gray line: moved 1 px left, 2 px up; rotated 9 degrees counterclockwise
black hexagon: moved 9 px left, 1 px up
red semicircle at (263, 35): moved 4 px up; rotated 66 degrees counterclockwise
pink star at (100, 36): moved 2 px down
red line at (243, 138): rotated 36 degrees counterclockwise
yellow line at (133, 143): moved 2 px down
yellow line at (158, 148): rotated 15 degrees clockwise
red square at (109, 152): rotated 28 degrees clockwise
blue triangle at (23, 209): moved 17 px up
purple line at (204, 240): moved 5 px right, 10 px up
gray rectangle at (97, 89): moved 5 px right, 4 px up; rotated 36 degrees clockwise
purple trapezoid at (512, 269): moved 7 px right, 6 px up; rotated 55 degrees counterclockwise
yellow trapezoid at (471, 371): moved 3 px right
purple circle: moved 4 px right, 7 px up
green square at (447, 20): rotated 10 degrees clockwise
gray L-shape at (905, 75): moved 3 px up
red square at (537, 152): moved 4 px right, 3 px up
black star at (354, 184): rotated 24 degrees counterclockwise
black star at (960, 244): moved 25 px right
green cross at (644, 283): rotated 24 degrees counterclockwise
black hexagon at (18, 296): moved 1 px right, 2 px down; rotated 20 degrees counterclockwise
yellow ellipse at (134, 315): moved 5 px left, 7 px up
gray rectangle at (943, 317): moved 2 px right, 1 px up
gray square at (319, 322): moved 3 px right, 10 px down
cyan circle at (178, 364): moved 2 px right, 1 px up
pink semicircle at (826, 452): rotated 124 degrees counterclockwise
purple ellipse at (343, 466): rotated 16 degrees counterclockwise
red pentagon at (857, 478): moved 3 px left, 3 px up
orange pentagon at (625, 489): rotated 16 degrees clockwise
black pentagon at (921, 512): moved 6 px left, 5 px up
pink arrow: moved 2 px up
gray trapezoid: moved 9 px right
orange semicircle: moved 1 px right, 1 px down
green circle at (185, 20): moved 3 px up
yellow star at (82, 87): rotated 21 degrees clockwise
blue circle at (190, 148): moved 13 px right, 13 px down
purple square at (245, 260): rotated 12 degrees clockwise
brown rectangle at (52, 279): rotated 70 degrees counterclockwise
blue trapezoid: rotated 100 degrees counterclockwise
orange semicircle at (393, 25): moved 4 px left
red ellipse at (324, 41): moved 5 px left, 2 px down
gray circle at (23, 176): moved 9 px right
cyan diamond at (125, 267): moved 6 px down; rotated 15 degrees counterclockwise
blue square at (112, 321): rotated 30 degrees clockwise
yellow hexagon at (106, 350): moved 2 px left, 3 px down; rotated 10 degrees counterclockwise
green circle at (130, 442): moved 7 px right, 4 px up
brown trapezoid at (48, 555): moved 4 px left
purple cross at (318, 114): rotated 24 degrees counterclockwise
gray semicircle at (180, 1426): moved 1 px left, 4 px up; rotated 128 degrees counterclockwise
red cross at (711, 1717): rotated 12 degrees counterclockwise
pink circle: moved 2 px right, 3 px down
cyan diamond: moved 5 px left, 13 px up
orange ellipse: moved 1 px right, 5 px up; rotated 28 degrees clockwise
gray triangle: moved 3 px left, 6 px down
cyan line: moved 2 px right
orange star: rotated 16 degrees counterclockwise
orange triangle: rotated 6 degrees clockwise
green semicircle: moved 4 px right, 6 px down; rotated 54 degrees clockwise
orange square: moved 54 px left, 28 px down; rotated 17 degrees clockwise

What the exercise asks: From top to bottom, please output the material exactly.

Result:
gray line: moved 1 px left, 2 px up; rotated 9 degrees counterclockwise
black hexagon: moved 9 px left, 1 px up
red semicircle at (263, 35): moved 4 px up; rotated 66 degrees counterclockwise
pink star at (100, 36): moved 2 px down
red line at (243, 138): rotated 36 degrees counterclockwise
yellow line at (133, 143): moved 2 px down
yellow line at (158, 148): rotated 15 degrees clockwise
red square at (109, 152): rotated 28 degrees clockwise
blue triangle at (23, 209): moved 17 px up
purple line at (204, 240): moved 5 px right, 10 px up
gray rectangle at (97, 89): moved 5 px right, 4 px up; rotated 36 degrees clockwise
purple trapezoid at (512, 269): moved 7 px right, 6 px up; rotated 55 degrees counterclockwise
yellow trapezoid at (471, 371): moved 3 px right
purple circle: moved 4 px right, 7 px up
green square at (447, 20): rotated 10 degrees clockwise
gray L-shape at (905, 75): moved 3 px up
red square at (537, 152): moved 4 px right, 3 px up
black star at (354, 184): rotated 24 degrees counterclockwise
black star at (960, 244): moved 25 px right
green cross at (644, 283): rotated 24 degrees counterclockwise
black hexagon at (18, 296): moved 1 px right, 2 px down; rotated 20 degrees counterclockwise
yellow ellipse at (134, 315): moved 5 px left, 7 px up
gray rectangle at (943, 317): moved 2 px right, 1 px up
gray square at (319, 322): moved 3 px right, 10 px down
cyan circle at (178, 364): moved 2 px right, 1 px up
pink semicircle at (826, 452): rotated 124 degrees counterclockwise
purple ellipse at (343, 466): rotated 16 degrees counterclockwise
red pentagon at (857, 478): moved 3 px left, 3 px up
orange pentagon at (625, 489): rotated 16 degrees clockwise
black pentagon at (921, 512): moved 6 px left, 5 px up
pink arrow: moved 2 px up
gray trapezoid: moved 9 px right
orange semicircle: moved 1 px right, 1 px down
green circle at (185, 20): moved 3 px up
yellow star at (82, 87): rotated 21 degrees clockwise
blue circle at (190, 148): moved 13 px right, 13 px down
purple square at (245, 260): rotated 12 degrees clockwise
brown rectangle at (52, 279): rotated 70 degrees counterclockwise
blue trapezoid: rotated 100 degrees counterclockwise
orange semicircle at (393, 25): moved 4 px left
red ellipse at (324, 41): moved 5 px left, 2 px down
gray circle at (23, 176): moved 9 px right
cyan diamond at (125, 267): moved 6 px down; rotated 15 degrees counterclockwise
blue square at (112, 321): rotated 30 degrees clockwise
yellow hexagon at (106, 350): moved 2 px left, 3 px down; rotated 10 degrees counterclockwise
green circle at (130, 442): moved 7 px right, 4 px up
brown trapezoid at (48, 555): moved 4 px left
purple cross at (318, 114): rotated 24 degrees counterclockwise
gray semicircle at (180, 1426): moved 1 px left, 4 px up; rotated 128 degrees counterclockwise
red cross at (711, 1717): rotated 12 degrees counterclockwise
pink circle: moved 2 px right, 3 px down
cyan diamond: moved 5 px left, 13 px up
orange ellipse: moved 1 px right, 5 px up; rotated 28 degrees clockwise
gray triangle: moved 3 px left, 6 px down
cyan line: moved 2 px right
orange star: rotated 16 degrees counterclockwise
orange triangle: rotated 6 degrees clockwise
green semicircle: moved 4 px right, 6 px down; rotated 54 degrees clockwise
orange square: moved 54 px left, 28 px down; rotated 17 degrees clockwise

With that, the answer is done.